#### [REQUIRED WORK]
Look through the data below for the line with "now: BLACK DRUM", and transcribe it exactly together with each line after it up to and including the line with "now: BLACK WATERING CAN". Give nothing else.

BEGIN SOURCE DATA

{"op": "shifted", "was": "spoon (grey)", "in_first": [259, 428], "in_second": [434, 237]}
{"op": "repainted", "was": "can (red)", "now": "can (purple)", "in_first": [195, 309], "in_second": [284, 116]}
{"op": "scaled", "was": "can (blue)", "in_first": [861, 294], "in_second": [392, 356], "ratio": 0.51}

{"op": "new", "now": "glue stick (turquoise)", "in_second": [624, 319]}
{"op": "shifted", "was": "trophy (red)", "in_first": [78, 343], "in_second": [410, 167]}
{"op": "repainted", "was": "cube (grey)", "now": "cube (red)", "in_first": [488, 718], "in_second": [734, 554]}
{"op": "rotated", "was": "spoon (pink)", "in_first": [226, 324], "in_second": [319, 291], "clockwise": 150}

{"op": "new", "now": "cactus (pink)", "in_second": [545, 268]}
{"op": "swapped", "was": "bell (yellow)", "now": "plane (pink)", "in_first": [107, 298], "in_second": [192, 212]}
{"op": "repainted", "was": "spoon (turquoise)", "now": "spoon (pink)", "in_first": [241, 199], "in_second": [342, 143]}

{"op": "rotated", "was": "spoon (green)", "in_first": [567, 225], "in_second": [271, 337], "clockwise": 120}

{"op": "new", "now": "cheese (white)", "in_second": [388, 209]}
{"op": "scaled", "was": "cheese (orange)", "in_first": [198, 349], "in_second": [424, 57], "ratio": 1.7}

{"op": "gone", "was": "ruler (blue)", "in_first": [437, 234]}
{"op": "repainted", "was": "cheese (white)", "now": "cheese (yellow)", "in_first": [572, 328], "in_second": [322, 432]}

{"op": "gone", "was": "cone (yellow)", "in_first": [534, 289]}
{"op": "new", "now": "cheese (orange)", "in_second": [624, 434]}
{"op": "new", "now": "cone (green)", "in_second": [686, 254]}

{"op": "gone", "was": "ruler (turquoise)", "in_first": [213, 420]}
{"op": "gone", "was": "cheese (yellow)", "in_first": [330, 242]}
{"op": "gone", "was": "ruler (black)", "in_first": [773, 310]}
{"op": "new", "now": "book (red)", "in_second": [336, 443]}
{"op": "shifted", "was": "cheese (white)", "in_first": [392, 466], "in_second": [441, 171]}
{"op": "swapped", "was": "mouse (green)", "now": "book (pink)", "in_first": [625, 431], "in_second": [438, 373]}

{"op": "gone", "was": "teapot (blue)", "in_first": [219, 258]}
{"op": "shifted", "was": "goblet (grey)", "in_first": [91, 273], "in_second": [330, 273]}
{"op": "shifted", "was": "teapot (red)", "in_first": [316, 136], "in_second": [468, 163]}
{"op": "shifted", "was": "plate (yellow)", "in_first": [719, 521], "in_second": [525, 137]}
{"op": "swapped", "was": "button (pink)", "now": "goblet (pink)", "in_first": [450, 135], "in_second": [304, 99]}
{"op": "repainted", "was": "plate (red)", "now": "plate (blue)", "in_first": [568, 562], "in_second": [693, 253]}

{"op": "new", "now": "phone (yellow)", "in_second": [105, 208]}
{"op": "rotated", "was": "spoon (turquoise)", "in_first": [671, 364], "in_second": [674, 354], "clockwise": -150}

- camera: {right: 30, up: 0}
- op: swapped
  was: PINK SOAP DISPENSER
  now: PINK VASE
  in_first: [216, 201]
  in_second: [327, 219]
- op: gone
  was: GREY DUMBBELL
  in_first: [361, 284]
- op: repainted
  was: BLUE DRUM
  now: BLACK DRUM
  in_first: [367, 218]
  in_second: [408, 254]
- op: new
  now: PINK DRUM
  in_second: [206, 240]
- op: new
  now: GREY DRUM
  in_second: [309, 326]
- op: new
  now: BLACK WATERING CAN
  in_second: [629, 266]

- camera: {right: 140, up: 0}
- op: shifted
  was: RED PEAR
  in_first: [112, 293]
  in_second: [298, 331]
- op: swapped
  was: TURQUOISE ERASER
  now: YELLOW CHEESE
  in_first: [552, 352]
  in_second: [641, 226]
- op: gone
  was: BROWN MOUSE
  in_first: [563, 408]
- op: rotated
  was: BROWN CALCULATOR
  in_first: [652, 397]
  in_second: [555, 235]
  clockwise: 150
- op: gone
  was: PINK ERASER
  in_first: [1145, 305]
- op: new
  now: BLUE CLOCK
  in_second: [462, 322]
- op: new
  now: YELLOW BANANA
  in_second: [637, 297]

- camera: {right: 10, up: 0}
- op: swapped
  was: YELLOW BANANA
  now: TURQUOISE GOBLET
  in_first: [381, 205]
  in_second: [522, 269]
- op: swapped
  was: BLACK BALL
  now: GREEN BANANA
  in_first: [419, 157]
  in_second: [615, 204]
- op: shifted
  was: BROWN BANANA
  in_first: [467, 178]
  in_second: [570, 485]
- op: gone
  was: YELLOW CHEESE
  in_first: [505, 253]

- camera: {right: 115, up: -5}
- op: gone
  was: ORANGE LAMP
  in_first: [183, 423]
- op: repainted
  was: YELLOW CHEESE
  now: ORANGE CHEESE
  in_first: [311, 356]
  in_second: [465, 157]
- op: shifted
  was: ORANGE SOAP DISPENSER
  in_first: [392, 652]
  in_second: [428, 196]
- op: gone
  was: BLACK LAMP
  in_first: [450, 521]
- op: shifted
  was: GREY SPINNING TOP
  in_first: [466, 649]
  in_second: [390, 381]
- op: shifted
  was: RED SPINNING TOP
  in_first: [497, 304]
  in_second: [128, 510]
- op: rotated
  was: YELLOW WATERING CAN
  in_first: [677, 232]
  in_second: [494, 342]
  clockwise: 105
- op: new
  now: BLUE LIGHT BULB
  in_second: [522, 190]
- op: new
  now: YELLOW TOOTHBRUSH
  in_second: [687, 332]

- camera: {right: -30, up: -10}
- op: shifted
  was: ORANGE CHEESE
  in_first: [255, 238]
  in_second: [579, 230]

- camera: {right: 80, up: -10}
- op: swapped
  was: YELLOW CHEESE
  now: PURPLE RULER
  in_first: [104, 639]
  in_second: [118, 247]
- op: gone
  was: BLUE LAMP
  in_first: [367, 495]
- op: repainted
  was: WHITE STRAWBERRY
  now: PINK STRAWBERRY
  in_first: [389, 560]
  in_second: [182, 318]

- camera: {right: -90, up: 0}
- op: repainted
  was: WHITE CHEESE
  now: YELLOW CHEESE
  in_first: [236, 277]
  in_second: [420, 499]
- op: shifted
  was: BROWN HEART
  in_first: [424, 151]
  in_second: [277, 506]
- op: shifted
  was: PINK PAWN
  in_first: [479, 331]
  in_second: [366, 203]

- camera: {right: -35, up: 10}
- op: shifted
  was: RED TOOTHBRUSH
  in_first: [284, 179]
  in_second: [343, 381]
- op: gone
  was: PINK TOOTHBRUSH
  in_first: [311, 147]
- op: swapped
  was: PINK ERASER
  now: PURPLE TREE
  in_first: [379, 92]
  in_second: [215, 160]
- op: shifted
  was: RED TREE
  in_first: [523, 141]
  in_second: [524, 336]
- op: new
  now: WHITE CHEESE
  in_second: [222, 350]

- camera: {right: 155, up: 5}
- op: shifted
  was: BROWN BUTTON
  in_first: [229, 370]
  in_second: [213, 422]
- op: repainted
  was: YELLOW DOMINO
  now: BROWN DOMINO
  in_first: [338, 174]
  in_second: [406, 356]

END SOURCE DATA

#### [ANSWER FOR THE TASK]
  now: BLACK DRUM
  in_first: [367, 218]
  in_second: [408, 254]
- op: new
  now: PINK DRUM
  in_second: [206, 240]
- op: new
  now: GREY DRUM
  in_second: [309, 326]
- op: new
  now: BLACK WATERING CAN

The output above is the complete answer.